[Stored items from a collection]
|---|

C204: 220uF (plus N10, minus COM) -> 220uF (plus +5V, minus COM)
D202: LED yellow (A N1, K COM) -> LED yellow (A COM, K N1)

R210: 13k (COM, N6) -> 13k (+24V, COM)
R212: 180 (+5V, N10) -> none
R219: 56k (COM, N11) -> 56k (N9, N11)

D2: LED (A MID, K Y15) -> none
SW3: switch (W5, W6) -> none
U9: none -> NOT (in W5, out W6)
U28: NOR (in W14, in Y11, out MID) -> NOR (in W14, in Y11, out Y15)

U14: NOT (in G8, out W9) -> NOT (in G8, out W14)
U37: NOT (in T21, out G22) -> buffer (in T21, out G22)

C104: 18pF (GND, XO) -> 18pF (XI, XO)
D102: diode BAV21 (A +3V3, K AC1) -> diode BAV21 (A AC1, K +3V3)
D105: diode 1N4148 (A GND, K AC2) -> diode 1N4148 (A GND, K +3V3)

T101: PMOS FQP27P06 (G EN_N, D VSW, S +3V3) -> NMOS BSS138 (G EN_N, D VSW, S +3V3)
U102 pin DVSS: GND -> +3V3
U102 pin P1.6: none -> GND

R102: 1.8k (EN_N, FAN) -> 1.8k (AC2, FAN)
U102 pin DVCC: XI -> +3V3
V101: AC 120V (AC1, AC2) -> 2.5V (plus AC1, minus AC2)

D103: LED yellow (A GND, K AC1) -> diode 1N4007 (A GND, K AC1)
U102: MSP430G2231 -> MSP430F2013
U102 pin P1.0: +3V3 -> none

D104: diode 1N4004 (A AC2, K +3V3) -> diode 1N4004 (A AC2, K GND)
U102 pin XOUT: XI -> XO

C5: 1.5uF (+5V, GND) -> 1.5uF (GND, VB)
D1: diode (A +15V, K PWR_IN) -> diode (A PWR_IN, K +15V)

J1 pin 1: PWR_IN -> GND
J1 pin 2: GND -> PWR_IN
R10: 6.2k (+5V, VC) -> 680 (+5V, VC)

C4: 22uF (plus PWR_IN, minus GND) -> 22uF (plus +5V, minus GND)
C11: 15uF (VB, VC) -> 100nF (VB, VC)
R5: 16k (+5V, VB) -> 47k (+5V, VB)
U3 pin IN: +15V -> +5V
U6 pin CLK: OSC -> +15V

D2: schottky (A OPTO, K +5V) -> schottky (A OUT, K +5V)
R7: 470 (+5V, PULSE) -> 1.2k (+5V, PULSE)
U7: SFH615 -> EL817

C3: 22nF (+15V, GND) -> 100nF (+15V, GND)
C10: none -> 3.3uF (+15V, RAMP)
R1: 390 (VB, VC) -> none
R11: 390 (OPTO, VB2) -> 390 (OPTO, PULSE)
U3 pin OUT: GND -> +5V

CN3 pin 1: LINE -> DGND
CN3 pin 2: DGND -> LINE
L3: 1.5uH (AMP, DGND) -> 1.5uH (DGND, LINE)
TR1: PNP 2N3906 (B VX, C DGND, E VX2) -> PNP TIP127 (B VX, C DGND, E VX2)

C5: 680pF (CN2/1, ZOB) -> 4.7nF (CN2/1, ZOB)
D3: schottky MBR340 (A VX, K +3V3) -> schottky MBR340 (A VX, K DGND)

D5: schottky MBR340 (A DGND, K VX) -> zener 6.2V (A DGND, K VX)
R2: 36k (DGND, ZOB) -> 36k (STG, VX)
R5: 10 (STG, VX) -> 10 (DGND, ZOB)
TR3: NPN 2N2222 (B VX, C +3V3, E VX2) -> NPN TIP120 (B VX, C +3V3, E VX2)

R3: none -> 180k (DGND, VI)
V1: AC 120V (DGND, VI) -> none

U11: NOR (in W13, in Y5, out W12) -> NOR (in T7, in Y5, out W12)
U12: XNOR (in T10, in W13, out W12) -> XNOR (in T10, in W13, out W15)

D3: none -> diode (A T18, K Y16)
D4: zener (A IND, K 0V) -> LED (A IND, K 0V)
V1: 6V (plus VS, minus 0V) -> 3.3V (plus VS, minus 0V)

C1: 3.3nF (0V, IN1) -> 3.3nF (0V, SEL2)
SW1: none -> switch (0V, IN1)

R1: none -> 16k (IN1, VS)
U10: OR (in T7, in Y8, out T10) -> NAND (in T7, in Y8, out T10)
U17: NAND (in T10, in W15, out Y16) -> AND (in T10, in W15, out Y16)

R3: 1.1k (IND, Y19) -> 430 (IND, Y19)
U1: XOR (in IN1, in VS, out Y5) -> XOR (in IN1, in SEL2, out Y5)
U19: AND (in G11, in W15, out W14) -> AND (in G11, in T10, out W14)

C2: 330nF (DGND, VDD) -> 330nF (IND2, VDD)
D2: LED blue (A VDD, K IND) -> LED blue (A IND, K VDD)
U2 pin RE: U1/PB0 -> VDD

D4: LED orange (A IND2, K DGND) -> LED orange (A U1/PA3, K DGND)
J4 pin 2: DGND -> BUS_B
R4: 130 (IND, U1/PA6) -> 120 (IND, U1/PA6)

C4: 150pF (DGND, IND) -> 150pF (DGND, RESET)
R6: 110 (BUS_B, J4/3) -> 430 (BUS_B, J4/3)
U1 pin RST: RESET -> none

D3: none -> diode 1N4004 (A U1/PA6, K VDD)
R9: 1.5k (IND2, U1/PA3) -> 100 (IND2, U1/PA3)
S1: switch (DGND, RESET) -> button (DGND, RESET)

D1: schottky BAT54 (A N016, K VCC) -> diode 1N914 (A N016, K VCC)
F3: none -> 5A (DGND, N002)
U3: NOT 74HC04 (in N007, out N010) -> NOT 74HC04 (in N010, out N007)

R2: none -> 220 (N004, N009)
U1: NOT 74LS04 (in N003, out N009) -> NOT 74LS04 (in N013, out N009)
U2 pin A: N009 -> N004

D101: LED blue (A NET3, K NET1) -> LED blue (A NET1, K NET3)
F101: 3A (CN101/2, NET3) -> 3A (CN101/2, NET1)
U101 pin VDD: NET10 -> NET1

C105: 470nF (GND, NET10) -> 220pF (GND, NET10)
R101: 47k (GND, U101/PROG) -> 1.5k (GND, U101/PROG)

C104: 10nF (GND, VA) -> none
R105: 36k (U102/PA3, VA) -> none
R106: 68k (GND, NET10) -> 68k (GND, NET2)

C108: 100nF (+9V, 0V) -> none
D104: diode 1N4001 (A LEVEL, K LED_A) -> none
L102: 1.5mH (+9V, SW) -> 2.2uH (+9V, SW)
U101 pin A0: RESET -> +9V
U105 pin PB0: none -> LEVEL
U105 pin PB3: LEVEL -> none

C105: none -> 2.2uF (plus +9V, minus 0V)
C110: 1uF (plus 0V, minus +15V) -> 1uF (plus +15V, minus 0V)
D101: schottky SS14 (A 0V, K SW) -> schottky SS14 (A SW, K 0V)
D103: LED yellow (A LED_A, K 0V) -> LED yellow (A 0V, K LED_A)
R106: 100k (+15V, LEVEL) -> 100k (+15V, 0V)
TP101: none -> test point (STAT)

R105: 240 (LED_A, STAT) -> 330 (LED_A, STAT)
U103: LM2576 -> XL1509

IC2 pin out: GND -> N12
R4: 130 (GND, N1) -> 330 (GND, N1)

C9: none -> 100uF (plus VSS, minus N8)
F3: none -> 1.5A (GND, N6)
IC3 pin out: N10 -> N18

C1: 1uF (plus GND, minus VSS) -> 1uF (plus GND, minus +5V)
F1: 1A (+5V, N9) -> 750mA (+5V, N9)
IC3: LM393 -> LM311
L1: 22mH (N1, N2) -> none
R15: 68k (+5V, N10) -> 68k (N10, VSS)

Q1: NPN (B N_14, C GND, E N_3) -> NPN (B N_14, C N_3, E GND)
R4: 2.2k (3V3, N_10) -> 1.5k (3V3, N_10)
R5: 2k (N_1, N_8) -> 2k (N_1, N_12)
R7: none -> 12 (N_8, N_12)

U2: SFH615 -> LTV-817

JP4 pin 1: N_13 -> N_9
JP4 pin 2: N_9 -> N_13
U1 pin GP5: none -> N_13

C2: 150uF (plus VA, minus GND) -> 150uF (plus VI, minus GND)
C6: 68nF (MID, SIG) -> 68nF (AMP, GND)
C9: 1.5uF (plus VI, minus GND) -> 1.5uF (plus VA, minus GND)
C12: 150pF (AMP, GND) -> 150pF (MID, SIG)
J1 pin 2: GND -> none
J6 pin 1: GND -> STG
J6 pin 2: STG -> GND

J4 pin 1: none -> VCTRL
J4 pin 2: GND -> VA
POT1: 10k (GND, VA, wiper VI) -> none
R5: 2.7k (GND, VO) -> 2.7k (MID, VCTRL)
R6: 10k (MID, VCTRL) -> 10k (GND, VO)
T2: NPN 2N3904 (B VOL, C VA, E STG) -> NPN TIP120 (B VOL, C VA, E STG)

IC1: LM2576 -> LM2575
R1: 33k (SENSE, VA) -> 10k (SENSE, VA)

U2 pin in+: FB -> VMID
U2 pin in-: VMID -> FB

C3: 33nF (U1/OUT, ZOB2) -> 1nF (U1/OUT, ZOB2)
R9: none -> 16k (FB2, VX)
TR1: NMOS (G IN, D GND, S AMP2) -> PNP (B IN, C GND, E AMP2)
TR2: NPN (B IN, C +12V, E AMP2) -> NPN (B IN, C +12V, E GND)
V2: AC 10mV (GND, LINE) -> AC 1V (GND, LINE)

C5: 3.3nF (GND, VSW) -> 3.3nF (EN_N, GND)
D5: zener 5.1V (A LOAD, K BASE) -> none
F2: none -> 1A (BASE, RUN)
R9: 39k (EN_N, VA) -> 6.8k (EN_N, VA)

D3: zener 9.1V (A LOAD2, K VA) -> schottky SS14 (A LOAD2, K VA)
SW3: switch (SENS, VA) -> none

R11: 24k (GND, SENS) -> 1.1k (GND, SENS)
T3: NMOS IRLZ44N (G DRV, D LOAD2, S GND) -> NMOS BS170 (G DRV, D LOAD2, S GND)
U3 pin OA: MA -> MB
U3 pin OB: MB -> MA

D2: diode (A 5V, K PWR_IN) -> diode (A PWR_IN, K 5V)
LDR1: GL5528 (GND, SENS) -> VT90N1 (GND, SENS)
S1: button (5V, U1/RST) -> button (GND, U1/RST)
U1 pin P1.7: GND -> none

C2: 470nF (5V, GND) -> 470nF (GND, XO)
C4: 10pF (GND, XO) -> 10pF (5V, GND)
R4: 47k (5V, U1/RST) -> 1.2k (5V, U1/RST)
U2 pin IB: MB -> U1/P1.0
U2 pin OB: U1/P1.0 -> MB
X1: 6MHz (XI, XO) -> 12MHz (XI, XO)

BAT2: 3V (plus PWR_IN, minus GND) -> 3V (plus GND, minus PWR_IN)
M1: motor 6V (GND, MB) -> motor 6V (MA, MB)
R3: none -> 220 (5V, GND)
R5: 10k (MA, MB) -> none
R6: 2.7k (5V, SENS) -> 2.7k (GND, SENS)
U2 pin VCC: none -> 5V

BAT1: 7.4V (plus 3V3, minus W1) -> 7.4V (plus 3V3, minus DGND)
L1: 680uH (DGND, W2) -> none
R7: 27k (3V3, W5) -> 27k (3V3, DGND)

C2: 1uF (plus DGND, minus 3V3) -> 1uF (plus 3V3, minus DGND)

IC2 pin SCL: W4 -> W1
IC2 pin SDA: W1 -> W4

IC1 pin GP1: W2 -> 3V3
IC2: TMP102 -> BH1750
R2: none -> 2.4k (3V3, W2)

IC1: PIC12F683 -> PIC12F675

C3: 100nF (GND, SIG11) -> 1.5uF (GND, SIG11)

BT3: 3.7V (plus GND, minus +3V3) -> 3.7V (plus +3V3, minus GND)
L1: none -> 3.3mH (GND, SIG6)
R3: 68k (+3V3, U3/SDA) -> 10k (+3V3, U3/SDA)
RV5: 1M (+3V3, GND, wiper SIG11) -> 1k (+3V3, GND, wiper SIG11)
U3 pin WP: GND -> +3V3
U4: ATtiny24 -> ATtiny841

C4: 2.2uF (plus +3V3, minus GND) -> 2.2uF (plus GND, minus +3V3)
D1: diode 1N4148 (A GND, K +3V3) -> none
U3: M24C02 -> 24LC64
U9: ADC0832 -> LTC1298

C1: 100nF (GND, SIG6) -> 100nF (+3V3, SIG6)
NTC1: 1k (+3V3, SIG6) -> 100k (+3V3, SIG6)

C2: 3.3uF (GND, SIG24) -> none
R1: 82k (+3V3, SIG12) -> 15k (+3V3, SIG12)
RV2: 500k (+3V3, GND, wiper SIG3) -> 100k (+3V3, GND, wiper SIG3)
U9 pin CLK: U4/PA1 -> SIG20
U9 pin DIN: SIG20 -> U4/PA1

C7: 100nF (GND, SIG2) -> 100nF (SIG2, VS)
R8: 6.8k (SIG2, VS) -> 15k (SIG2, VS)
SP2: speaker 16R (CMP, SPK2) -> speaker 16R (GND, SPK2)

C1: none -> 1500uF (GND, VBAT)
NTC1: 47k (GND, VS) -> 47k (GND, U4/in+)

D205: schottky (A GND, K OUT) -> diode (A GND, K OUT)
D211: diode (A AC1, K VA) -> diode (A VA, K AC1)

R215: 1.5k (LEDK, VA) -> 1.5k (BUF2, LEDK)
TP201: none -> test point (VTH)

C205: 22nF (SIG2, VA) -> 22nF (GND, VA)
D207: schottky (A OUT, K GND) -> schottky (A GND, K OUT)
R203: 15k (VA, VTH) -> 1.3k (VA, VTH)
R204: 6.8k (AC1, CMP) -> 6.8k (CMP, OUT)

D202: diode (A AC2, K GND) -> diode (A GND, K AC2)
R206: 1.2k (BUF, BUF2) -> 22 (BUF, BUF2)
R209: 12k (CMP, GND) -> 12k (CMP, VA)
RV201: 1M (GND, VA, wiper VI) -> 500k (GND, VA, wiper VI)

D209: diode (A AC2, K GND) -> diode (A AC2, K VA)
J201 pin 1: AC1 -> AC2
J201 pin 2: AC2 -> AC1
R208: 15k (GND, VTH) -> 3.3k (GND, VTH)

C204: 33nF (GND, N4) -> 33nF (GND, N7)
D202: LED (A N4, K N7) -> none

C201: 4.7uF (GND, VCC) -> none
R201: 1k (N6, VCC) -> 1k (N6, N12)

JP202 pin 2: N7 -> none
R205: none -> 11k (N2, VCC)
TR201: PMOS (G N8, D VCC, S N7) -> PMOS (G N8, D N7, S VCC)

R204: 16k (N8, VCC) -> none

|---|

= AIM OF THE EXERCISE =
Print again the lines of the entries above that fall between the line holding "IC2 pin SDA: W1 -> W4" and the line holding "L1: none -> 3.3mH (GND, SIG6)", inclusive, exactly as they stand.

= RESPONSE TO THIS EXERCISE =
IC2 pin SDA: W1 -> W4

IC1 pin GP1: W2 -> 3V3
IC2: TMP102 -> BH1750
R2: none -> 2.4k (3V3, W2)

IC1: PIC12F683 -> PIC12F675

C3: 100nF (GND, SIG11) -> 1.5uF (GND, SIG11)

BT3: 3.7V (plus GND, minus +3V3) -> 3.7V (plus +3V3, minus GND)
L1: none -> 3.3mH (GND, SIG6)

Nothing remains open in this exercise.